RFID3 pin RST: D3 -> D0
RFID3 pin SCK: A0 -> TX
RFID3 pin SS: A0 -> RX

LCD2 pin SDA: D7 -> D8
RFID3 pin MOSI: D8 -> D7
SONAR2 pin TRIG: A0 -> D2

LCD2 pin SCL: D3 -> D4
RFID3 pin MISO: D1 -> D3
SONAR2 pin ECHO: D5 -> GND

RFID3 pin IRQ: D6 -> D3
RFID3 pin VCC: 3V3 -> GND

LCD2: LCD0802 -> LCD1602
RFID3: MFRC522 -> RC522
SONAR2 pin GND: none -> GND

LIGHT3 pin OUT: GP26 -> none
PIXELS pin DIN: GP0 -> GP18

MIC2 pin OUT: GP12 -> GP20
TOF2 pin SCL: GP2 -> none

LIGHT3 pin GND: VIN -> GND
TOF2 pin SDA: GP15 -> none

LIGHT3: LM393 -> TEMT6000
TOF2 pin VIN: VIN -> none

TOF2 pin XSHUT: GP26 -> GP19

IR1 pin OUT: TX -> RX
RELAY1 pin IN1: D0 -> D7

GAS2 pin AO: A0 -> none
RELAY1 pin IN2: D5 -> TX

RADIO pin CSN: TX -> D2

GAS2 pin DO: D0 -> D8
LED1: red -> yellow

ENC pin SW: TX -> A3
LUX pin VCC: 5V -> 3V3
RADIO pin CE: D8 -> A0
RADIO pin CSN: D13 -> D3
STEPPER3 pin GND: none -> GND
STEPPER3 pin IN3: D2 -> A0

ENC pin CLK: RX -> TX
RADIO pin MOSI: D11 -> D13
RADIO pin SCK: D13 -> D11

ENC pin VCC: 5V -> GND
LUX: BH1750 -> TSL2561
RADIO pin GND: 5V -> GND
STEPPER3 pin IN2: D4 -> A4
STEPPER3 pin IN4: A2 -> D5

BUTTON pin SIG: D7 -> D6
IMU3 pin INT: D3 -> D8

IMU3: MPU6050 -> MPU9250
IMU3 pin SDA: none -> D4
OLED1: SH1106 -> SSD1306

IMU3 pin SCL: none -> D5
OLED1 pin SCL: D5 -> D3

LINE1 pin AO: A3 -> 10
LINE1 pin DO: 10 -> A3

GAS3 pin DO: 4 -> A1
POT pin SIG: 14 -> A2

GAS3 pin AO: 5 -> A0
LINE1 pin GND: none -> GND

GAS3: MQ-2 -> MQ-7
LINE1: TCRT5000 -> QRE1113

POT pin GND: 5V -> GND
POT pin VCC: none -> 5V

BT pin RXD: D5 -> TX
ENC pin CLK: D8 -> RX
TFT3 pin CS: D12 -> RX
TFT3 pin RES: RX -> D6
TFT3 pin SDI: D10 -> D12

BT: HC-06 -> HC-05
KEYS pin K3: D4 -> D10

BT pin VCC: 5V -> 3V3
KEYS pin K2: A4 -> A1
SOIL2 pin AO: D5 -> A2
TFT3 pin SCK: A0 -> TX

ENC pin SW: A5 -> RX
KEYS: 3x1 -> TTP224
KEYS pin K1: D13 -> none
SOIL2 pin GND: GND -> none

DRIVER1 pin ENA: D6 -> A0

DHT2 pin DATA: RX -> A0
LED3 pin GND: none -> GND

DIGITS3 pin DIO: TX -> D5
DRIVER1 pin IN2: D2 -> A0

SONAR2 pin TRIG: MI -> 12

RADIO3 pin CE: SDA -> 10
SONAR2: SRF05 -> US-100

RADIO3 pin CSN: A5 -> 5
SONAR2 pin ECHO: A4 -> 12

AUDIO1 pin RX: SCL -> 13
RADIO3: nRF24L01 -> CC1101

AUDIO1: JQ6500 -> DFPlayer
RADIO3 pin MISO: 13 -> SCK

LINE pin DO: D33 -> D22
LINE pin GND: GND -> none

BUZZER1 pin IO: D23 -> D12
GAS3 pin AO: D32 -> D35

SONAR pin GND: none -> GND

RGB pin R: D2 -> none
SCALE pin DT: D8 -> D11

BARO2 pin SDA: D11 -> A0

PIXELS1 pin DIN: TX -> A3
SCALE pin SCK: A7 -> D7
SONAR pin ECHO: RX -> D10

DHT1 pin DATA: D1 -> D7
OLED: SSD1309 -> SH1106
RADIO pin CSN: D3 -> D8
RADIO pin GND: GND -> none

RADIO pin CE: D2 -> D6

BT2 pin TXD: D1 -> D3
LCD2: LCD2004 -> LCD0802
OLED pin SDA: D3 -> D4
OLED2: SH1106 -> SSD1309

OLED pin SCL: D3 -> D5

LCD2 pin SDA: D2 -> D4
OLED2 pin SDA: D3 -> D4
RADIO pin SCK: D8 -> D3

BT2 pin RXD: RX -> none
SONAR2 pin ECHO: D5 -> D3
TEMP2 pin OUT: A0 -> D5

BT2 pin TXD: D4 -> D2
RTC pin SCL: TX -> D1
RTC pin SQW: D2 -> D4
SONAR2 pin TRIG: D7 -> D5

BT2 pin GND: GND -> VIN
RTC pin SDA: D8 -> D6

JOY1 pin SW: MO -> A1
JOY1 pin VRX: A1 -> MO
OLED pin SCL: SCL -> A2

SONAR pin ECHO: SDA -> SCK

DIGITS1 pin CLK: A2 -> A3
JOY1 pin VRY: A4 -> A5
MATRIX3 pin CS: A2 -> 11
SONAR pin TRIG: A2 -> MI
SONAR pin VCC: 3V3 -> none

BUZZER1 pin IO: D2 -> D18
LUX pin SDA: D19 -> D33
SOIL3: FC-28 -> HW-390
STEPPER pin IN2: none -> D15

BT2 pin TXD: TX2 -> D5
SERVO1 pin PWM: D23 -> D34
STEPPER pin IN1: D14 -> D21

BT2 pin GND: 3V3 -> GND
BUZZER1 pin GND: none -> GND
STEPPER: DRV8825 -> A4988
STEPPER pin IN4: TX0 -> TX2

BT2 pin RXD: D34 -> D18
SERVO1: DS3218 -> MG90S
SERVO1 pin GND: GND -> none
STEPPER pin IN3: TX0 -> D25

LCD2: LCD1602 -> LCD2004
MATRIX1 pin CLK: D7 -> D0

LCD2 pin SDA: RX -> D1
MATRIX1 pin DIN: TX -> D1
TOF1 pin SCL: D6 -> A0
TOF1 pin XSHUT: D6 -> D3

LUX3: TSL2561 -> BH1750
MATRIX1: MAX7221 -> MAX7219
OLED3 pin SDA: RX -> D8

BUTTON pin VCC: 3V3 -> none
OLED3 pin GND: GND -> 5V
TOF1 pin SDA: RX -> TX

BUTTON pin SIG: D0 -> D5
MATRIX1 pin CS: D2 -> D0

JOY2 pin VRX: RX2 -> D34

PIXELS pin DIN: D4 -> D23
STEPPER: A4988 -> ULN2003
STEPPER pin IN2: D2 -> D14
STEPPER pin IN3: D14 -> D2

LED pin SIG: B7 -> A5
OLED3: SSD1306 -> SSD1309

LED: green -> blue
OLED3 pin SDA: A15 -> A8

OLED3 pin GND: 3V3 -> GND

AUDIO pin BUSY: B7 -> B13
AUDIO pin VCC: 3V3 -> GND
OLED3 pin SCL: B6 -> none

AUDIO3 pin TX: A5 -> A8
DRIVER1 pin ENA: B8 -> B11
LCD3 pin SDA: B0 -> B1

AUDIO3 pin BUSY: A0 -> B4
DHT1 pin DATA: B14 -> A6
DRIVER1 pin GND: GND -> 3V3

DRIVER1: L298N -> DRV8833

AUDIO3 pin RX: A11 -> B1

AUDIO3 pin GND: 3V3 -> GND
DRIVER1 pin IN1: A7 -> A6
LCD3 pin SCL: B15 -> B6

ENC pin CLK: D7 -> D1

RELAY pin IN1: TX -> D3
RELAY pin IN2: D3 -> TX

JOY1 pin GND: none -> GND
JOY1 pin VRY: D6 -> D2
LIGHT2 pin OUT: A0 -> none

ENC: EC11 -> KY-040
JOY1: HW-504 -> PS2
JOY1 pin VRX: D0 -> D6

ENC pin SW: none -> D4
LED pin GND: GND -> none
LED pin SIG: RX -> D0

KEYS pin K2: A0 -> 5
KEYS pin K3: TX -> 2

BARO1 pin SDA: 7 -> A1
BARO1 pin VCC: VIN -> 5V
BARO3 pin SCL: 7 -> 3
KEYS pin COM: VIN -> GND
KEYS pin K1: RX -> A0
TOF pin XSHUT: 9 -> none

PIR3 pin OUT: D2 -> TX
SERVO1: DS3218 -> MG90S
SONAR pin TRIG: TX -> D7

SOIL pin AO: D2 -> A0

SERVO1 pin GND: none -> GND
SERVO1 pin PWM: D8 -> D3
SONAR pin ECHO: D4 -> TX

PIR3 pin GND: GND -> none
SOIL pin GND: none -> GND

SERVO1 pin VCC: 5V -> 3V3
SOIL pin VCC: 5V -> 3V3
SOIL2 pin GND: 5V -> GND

→ Your objective: Set down each line of the material verbatim, from the first line through the line that contains "MIC2 pin OUT: GP12 -> GP20".

→ Written solution:
RFID3 pin RST: D3 -> D0
RFID3 pin SCK: A0 -> TX
RFID3 pin SS: A0 -> RX

LCD2 pin SDA: D7 -> D8
RFID3 pin MOSI: D8 -> D7
SONAR2 pin TRIG: A0 -> D2

LCD2 pin SCL: D3 -> D4
RFID3 pin MISO: D1 -> D3
SONAR2 pin ECHO: D5 -> GND

RFID3 pin IRQ: D6 -> D3
RFID3 pin VCC: 3V3 -> GND

LCD2: LCD0802 -> LCD1602
RFID3: MFRC522 -> RC522
SONAR2 pin GND: none -> GND

LIGHT3 pin OUT: GP26 -> none
PIXELS pin DIN: GP0 -> GP18

MIC2 pin OUT: GP12 -> GP20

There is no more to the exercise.